(REQUEST):
Your answer should be the records again, unchanged in wording and free of images.

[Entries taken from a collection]
· · · ·
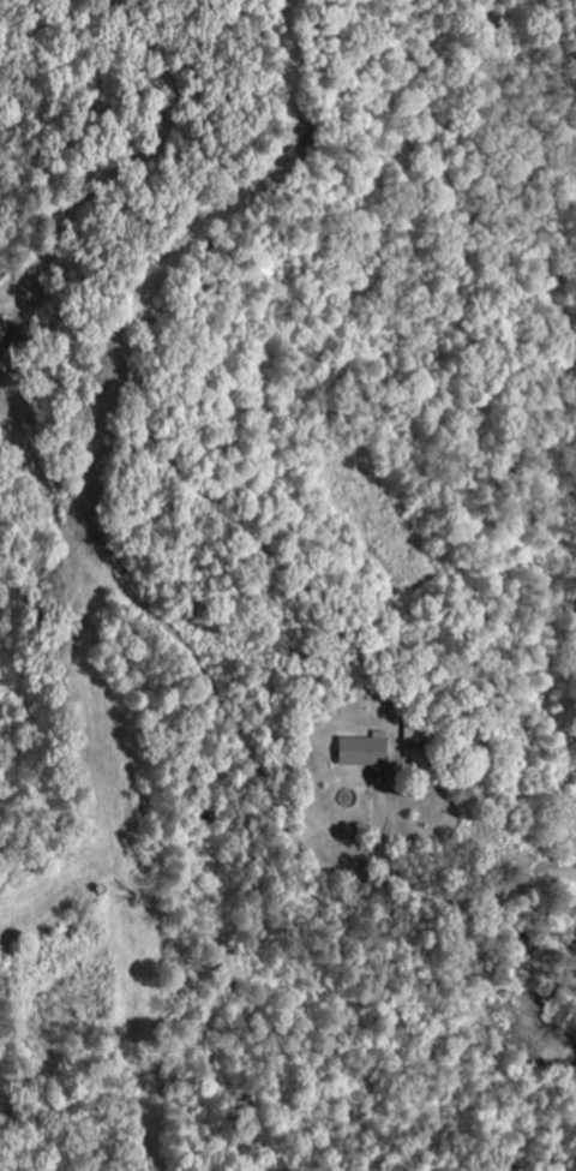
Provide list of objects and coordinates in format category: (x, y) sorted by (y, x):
building: (4, 325)
building: (364, 750)

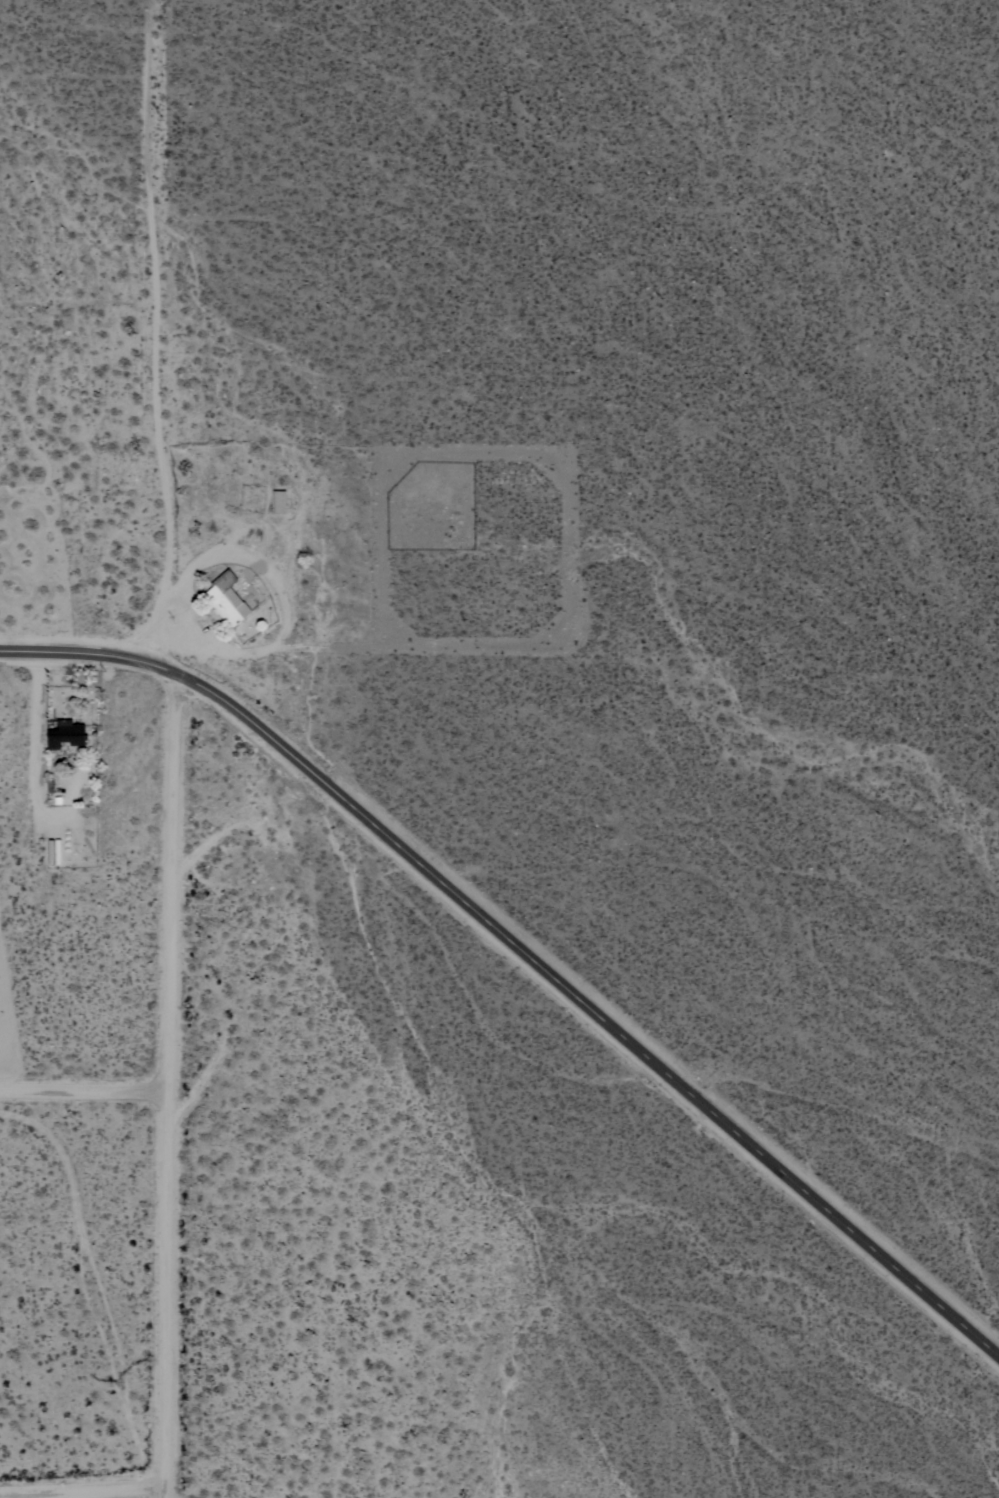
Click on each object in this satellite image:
road: (157, 336)
building: (279, 501)
building: (226, 599)
road: (87, 658)
road: (35, 722)
building: (66, 734)
road: (589, 1013)
road: (167, 1088)
road: (83, 1094)
road: (120, 1496)

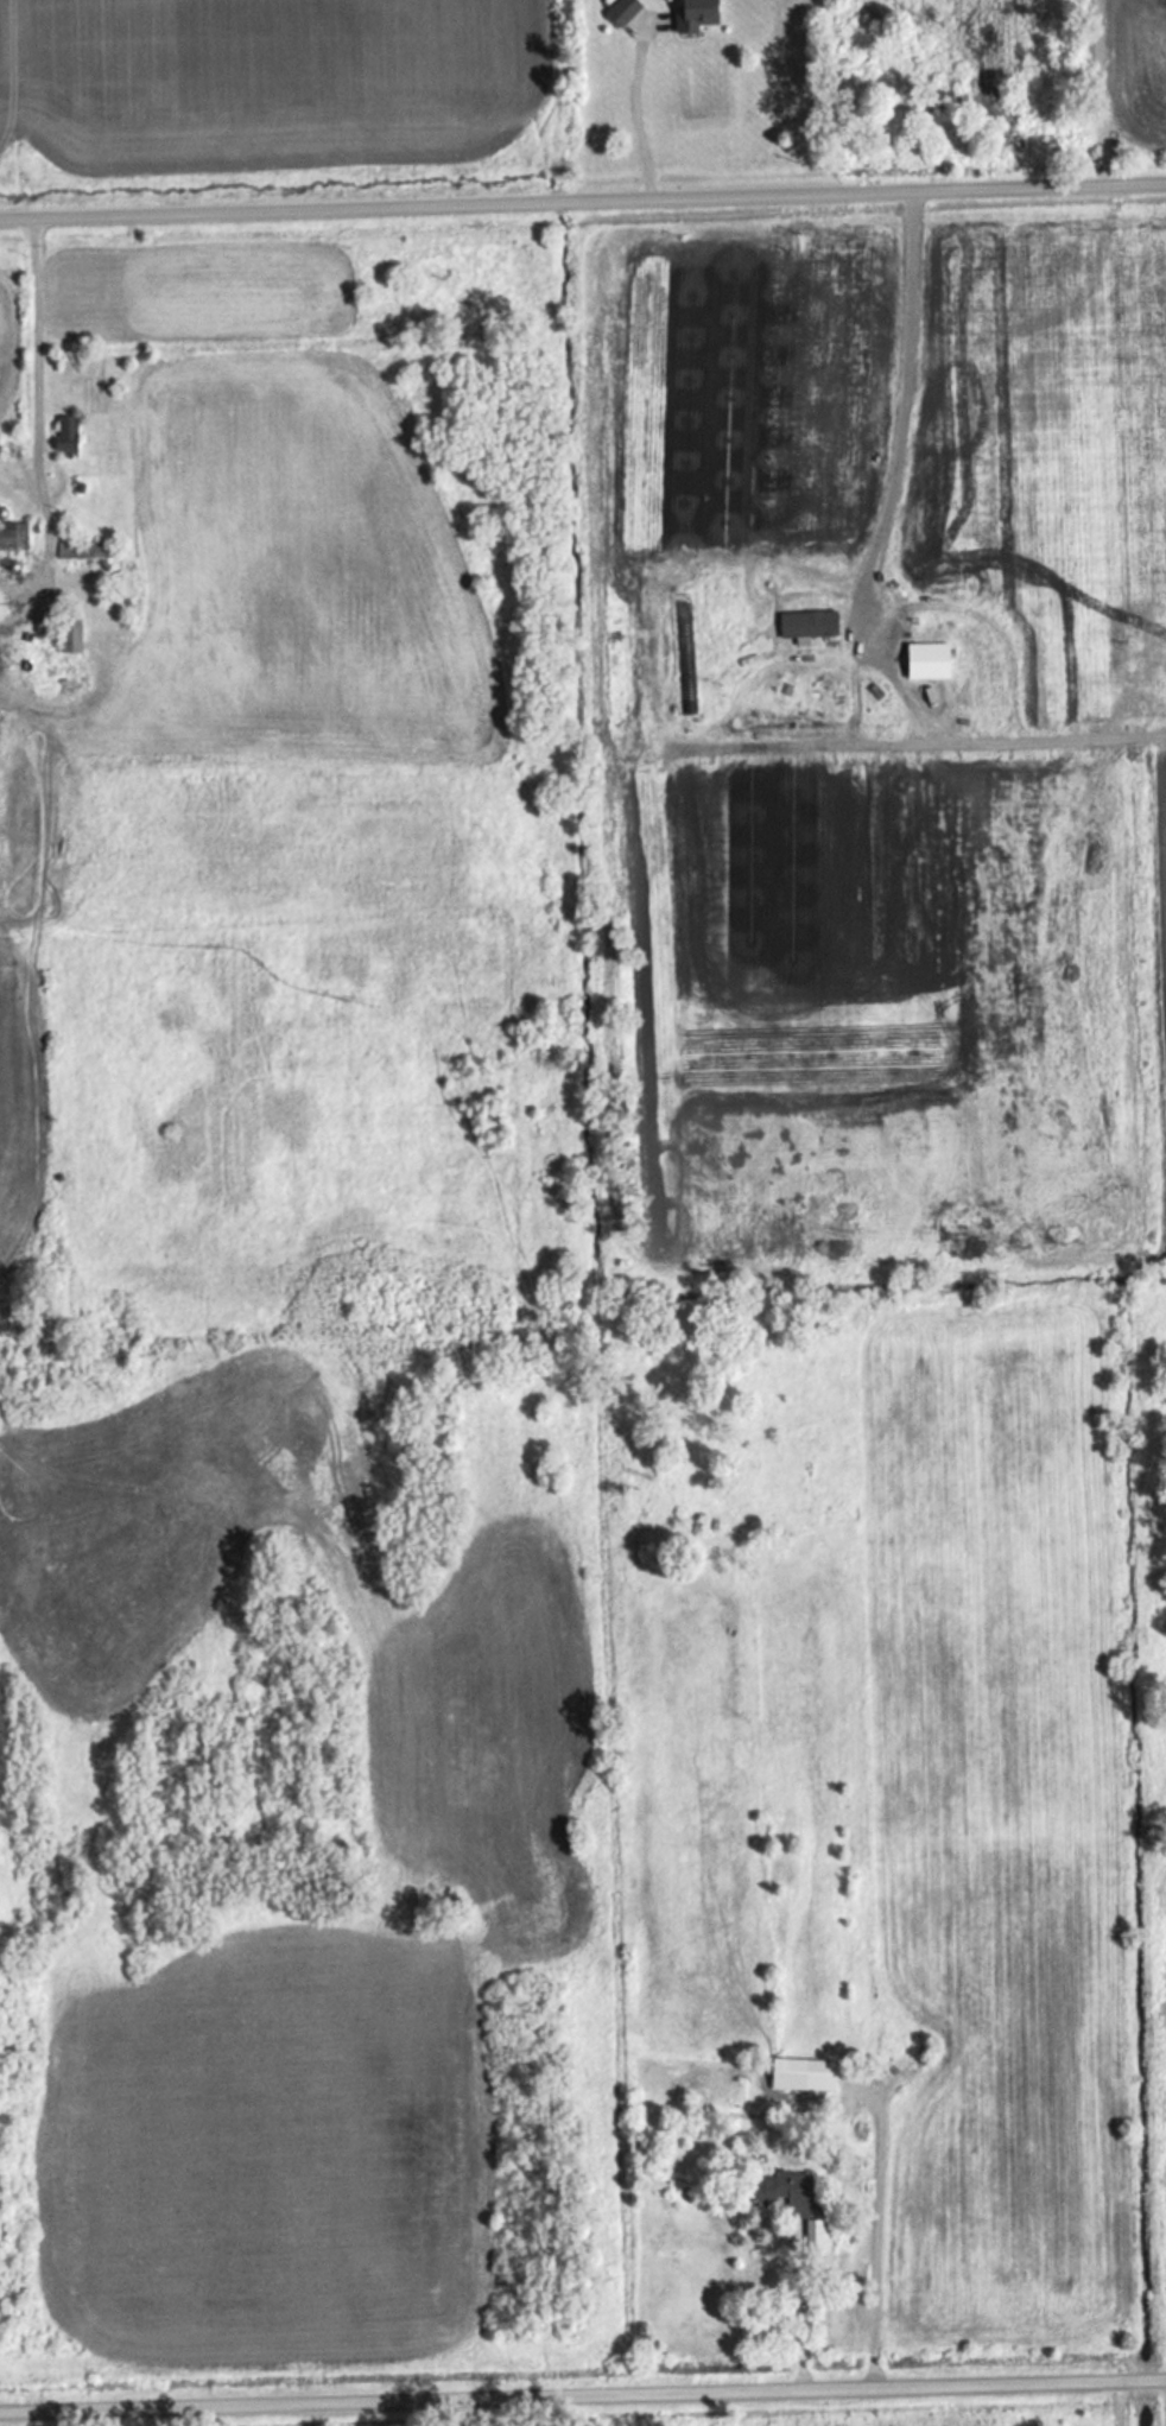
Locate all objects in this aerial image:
building: (628, 10)
building: (702, 14)
road: (643, 106)
road: (583, 198)
road: (1055, 313)
road: (43, 407)
building: (69, 434)
road: (898, 453)
building: (13, 534)
building: (812, 622)
building: (73, 636)
building: (807, 2074)
road: (868, 2234)
road: (789, 2314)
road: (583, 2393)
road: (1159, 2397)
· · · ·
(RESULT OF THE EXERCISE):
Provide list of objects and coordinates in format category: (x, y) sorted by (y, x):
building: (4, 325)
building: (364, 750)

Click on each object in this satellite image:
road: (157, 336)
building: (279, 501)
building: (226, 599)
road: (87, 658)
road: (35, 722)
building: (66, 734)
road: (589, 1013)
road: (167, 1088)
road: (83, 1094)
road: (120, 1496)

Locate all objects in this aerial image:
building: (628, 10)
building: (702, 14)
road: (643, 106)
road: (583, 198)
road: (1055, 313)
road: (43, 407)
building: (69, 434)
road: (898, 453)
building: (13, 534)
building: (812, 622)
building: (73, 636)
building: (807, 2074)
road: (868, 2234)
road: (789, 2314)
road: (583, 2393)
road: (1159, 2397)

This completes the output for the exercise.